- _Task instructions_:
Set down, word for word, only the lines from the start of the records through the line bearing "camera: 150 degrees right, 15 degrees up"; include no pictures.

** Opening Material supplied block **

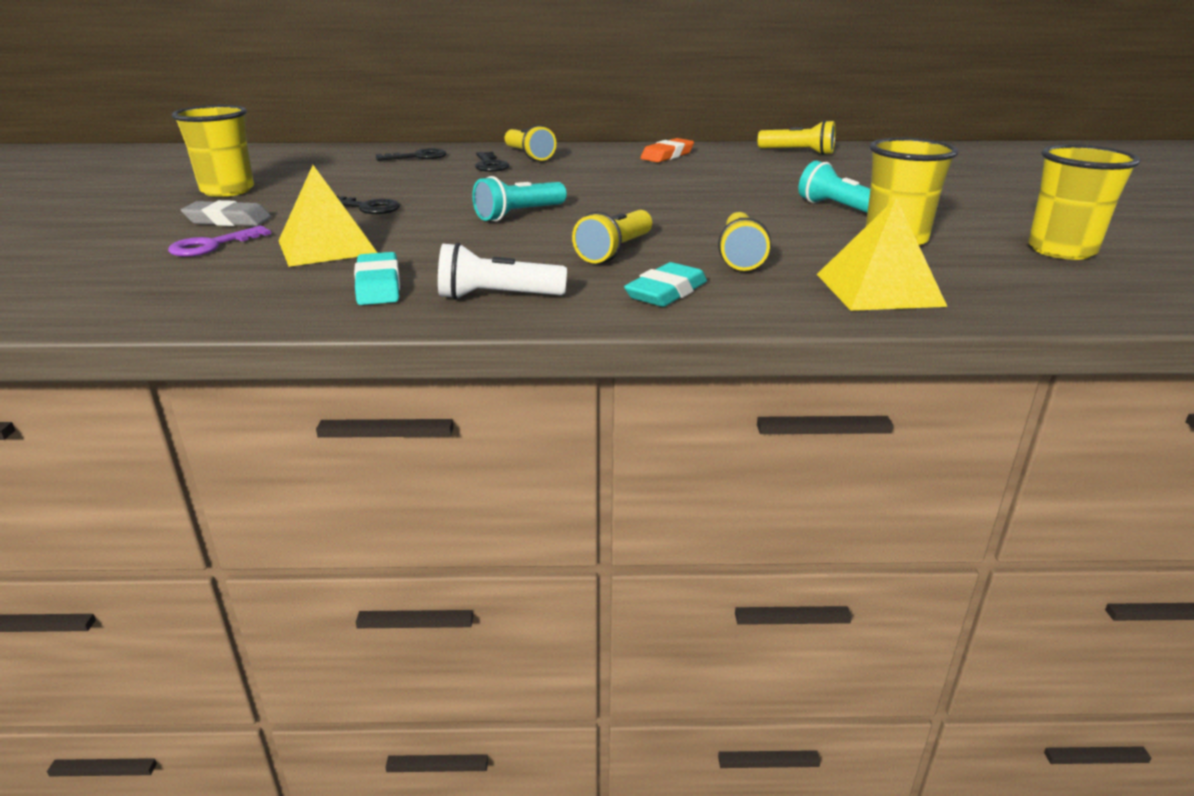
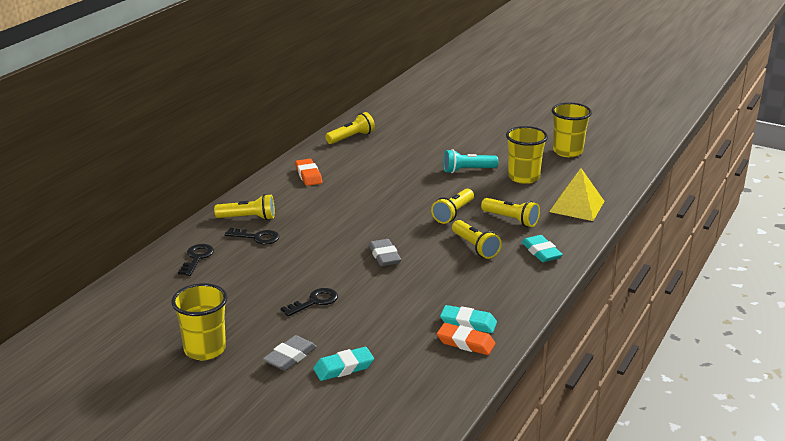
camera: 60 degrees left, 0 degrees up
(212, 245) = (343, 368): purple key -> turquoise eraser
(317, 294) = (465, 343): none -> orange eraser
(327, 247) = (385, 328): yellow pyramid -> none
(497, 297) = (511, 294): white flashlight -> none
(519, 214) = (384, 256): turquoise flashlight -> grey eraser
(695, 224) = (453, 213): none -> yellow flashlight

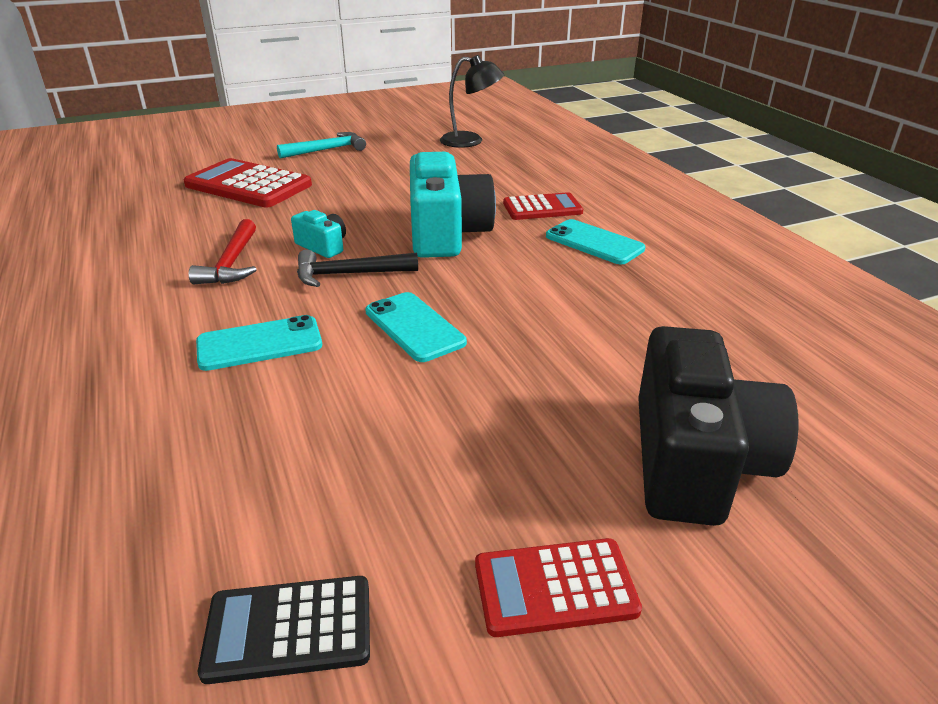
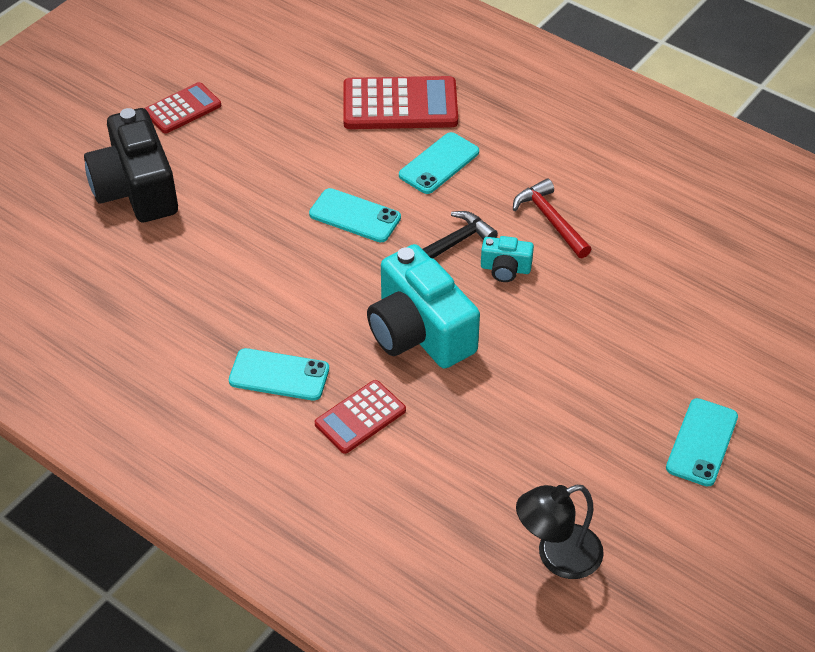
camera: 150 degrees right, 15 degrees up
(248, 185) = (685, 328): red calculator -> red calculator (400, 105)
(289, 629) = (277, 59): black calculator -> none
(327, 150) = (702, 442): turquoise hammer -> turquoise phone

** Closing Material supplied block **

- _Result of the exercise_:
camera: 60 degrees left, 0 degrees up
(212, 245) = (343, 368): purple key -> turquoise eraser
(317, 294) = (465, 343): none -> orange eraser
(327, 247) = (385, 328): yellow pyramid -> none
(497, 297) = (511, 294): white flashlight -> none
(519, 214) = (384, 256): turquoise flashlight -> grey eraser
(695, 224) = (453, 213): none -> yellow flashlight

camera: 150 degrees right, 15 degrees up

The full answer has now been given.